#### Problem description
In the copy, include exactly the lines from the one with "BARO1: BME680 -> BMP280" through the end of the data and no others, both ends kept, with every picture left out.

#### Exercise data
☆ ☆ ☆

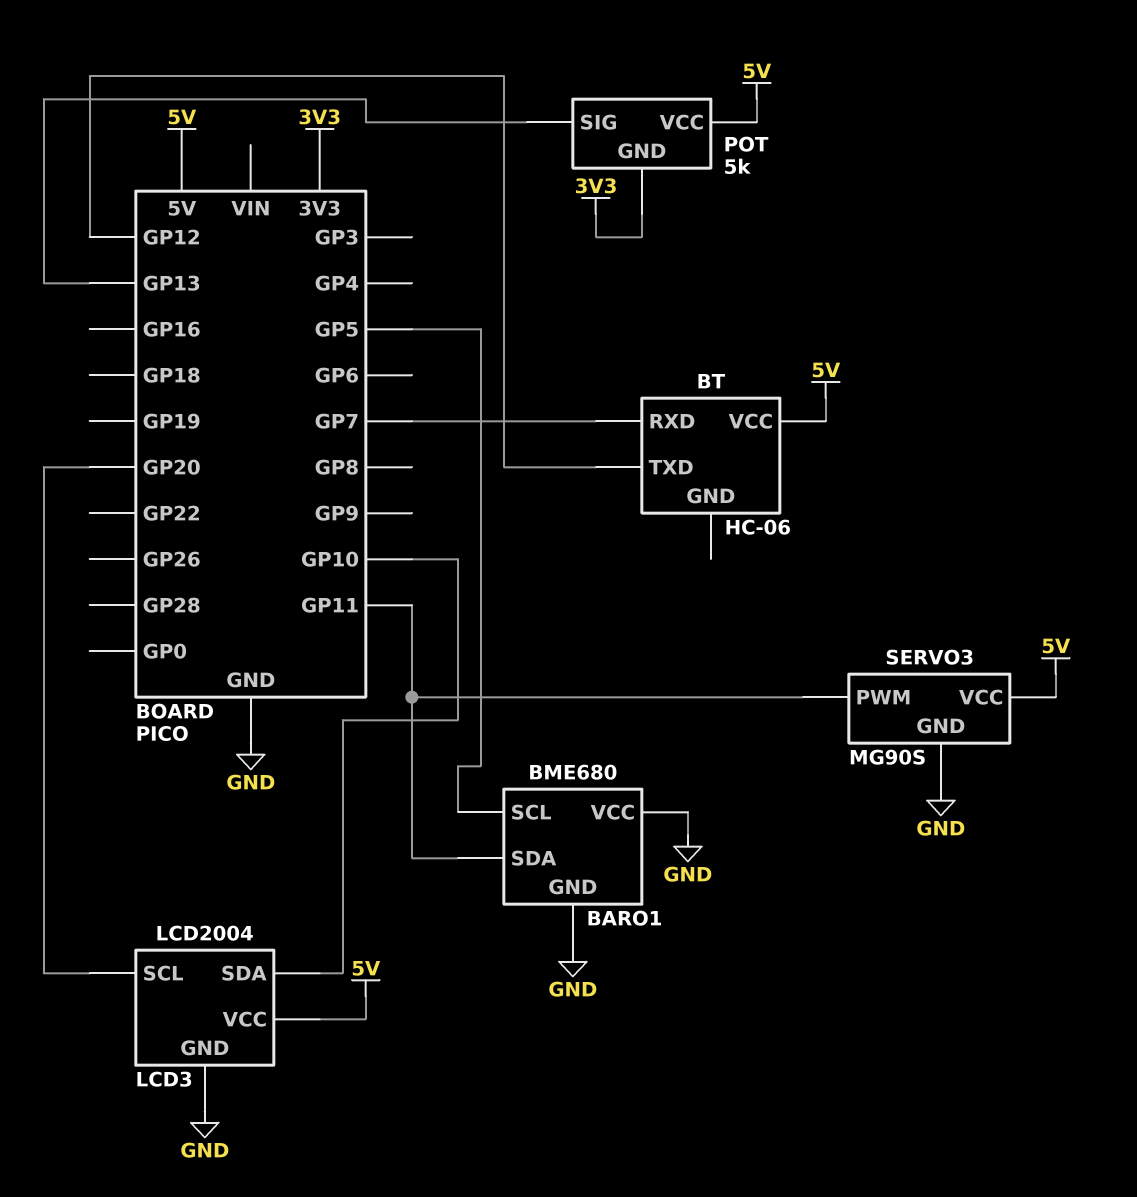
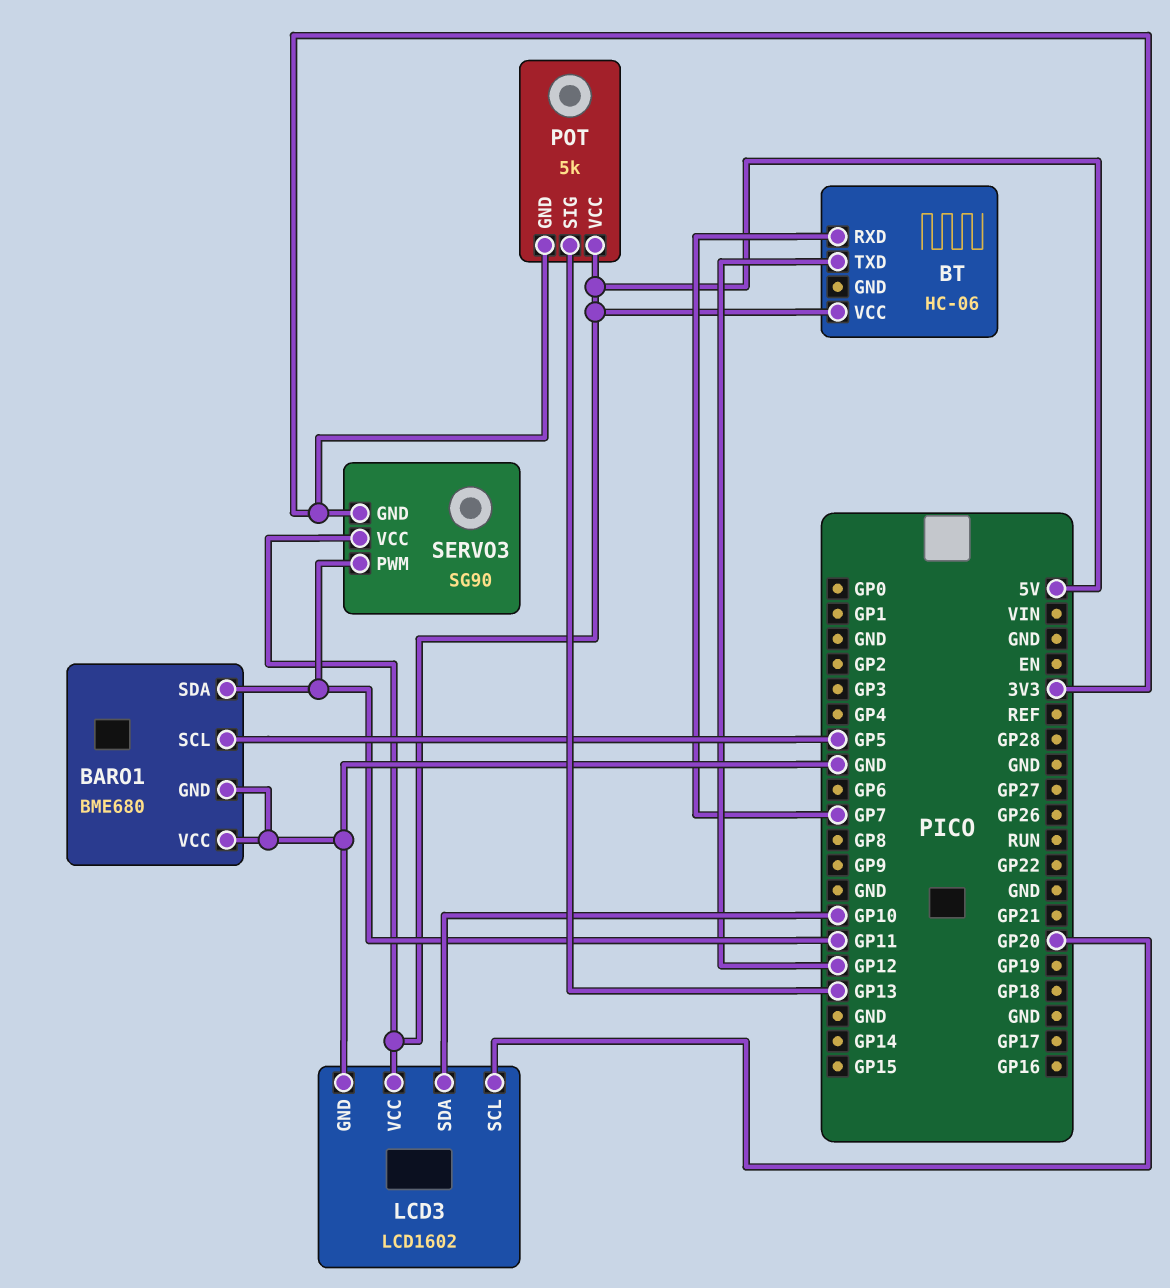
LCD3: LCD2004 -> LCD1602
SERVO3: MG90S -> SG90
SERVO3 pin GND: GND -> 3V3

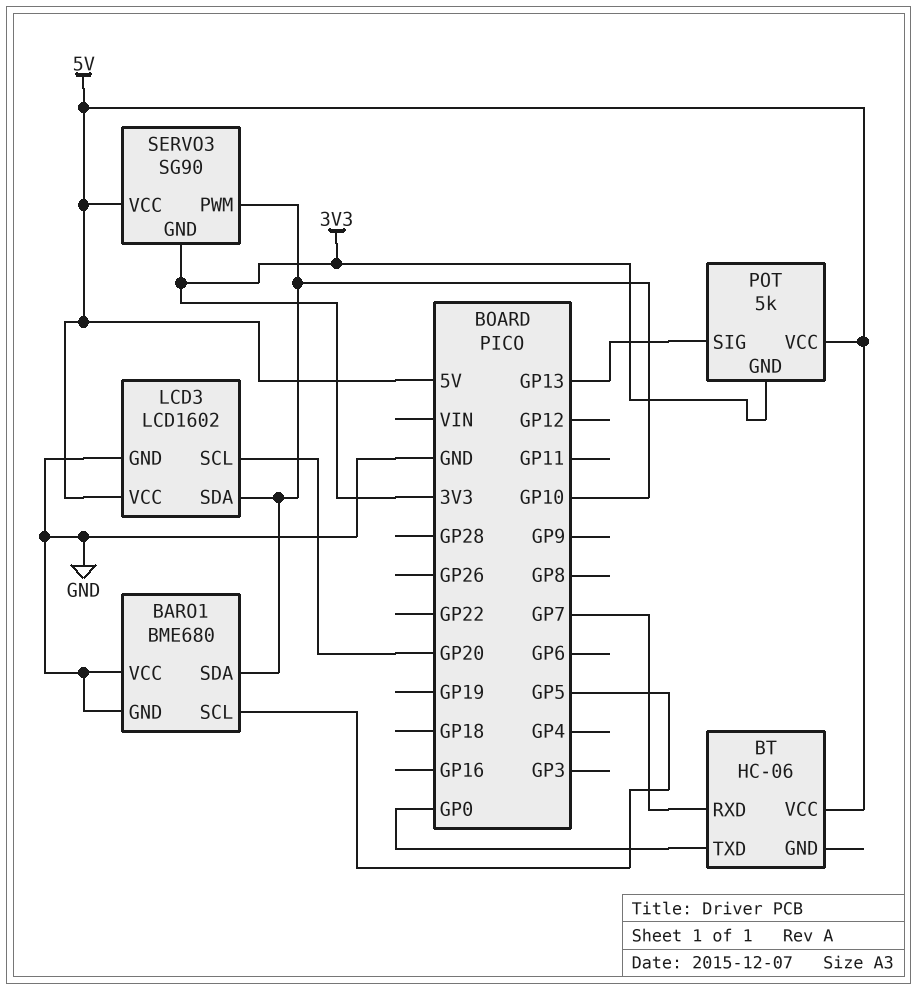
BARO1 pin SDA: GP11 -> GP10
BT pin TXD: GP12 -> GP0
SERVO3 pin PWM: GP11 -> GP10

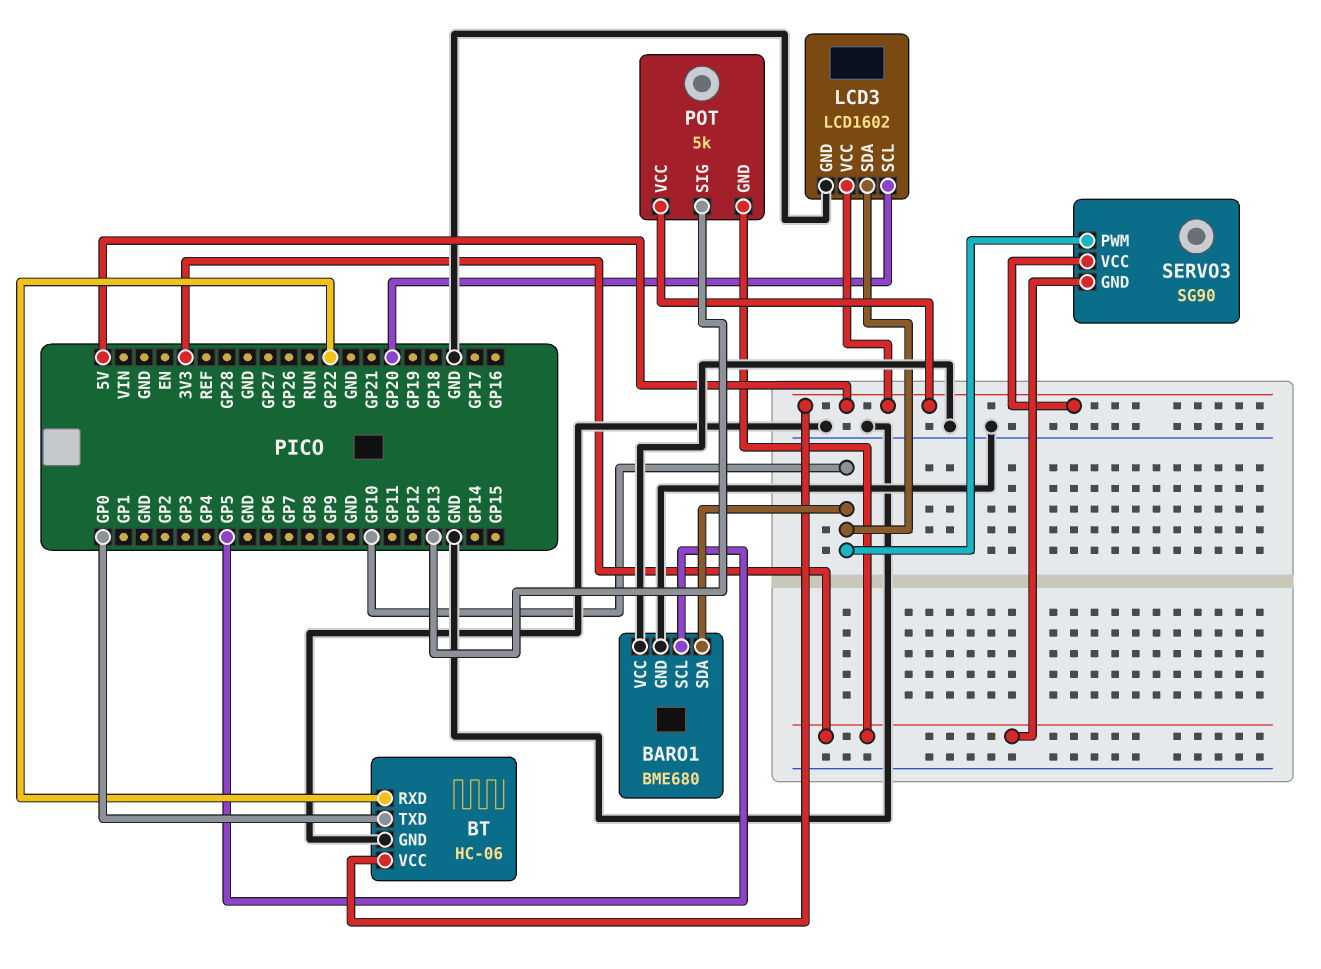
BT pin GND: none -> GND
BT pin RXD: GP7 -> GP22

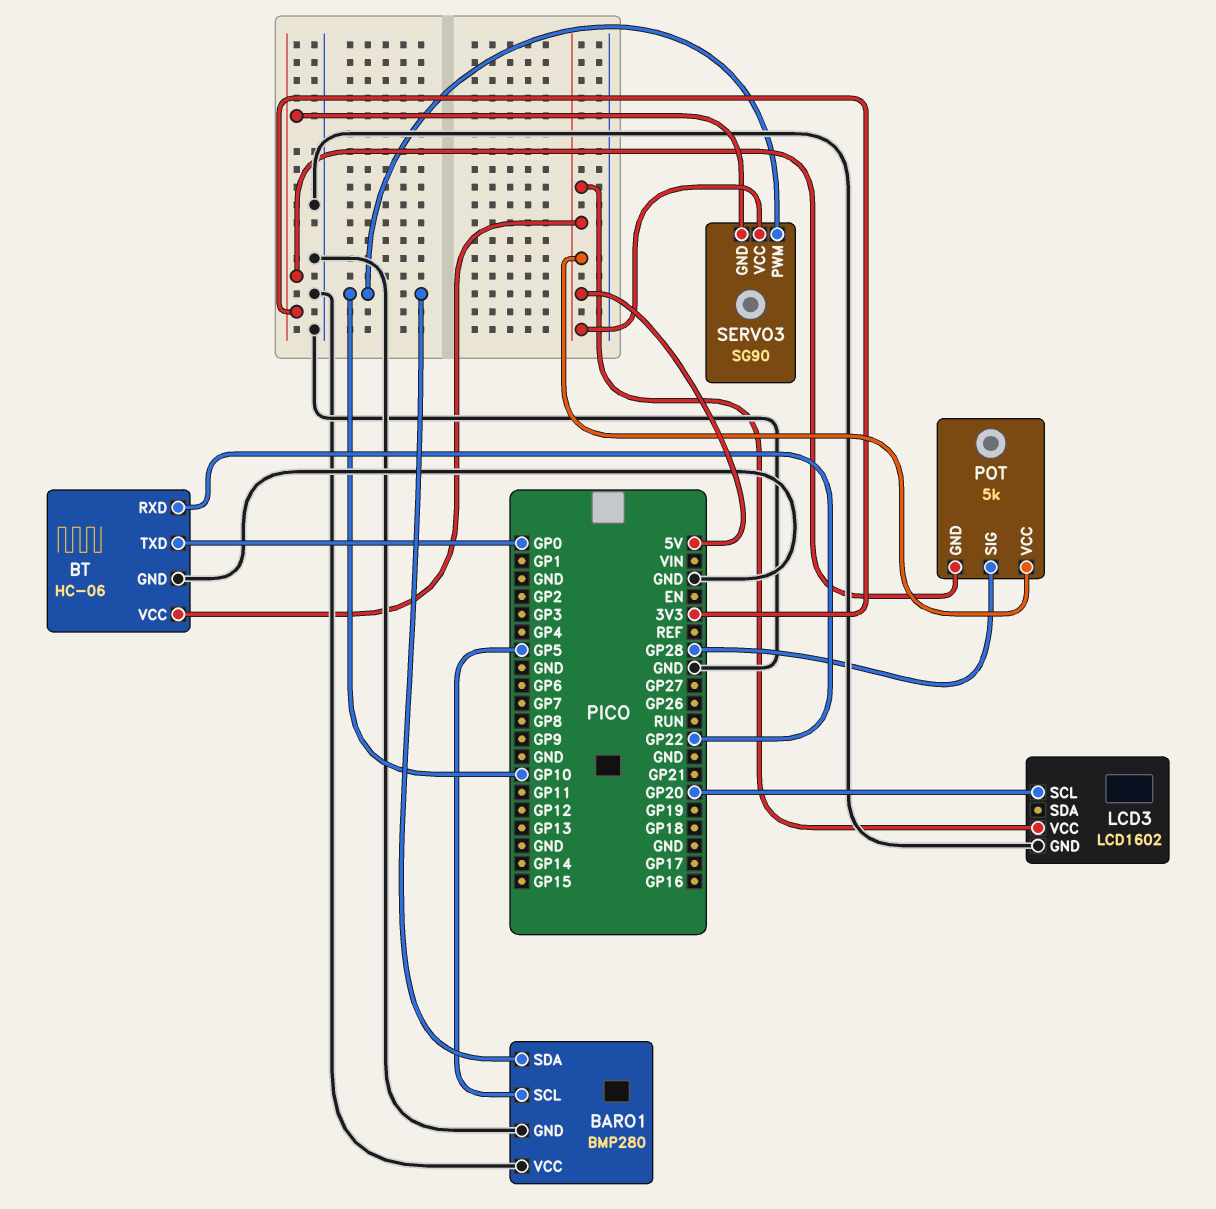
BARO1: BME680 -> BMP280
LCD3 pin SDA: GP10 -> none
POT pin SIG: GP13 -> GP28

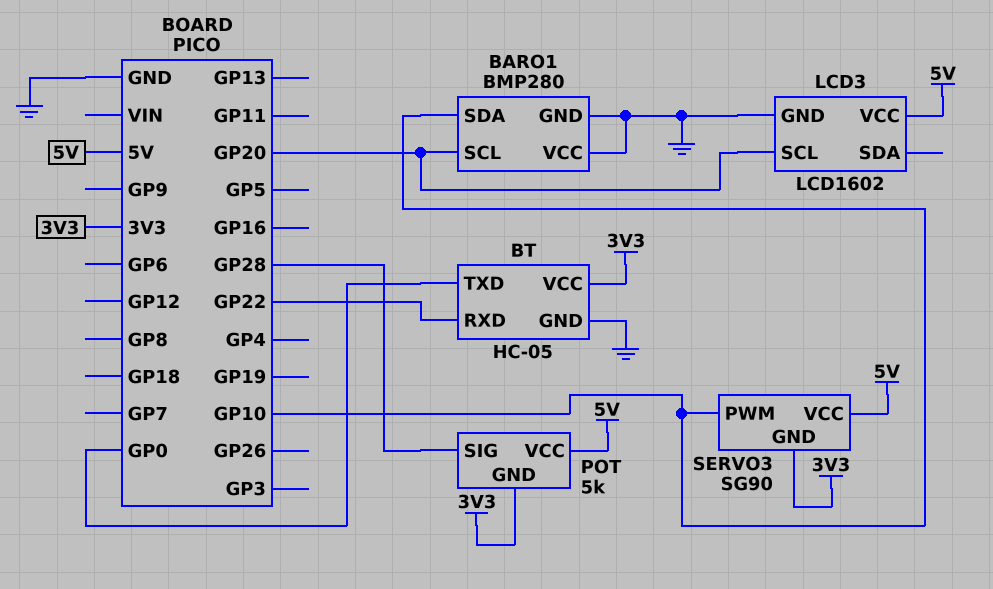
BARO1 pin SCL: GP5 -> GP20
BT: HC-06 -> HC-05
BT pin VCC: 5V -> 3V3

☆ ☆ ☆

#### Answer box
BARO1: BME680 -> BMP280
LCD3 pin SDA: GP10 -> none
POT pin SIG: GP13 -> GP28

BARO1 pin SCL: GP5 -> GP20
BT: HC-06 -> HC-05
BT pin VCC: 5V -> 3V3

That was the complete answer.